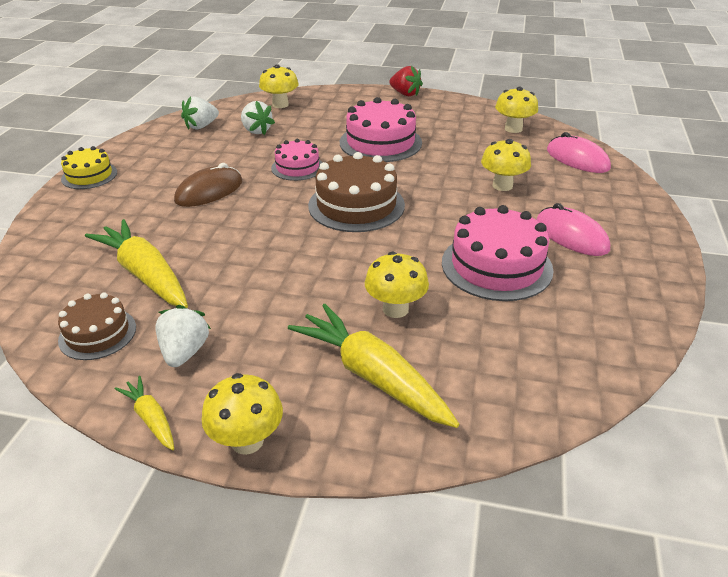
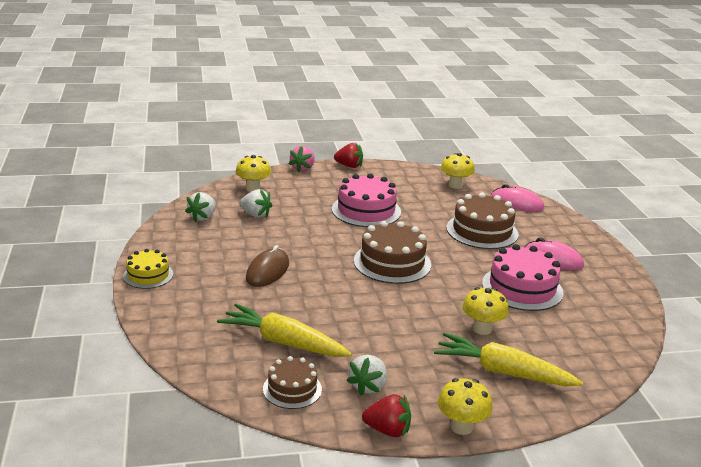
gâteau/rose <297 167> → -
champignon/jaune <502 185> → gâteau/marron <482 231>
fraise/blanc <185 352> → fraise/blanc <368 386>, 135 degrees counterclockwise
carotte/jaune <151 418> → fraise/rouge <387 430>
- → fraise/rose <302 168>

* **Exercise**
Any picture among the entries must be skipped; copy all else exactly.

* **Response to this task**
gâteau/rose <297 167> → -
champignon/jaune <502 185> → gâteau/marron <482 231>
fraise/blanc <185 352> → fraise/blanc <368 386>, 135 degrees counterclockwise
carotte/jaune <151 418> → fraise/rouge <387 430>
- → fraise/rose <302 168>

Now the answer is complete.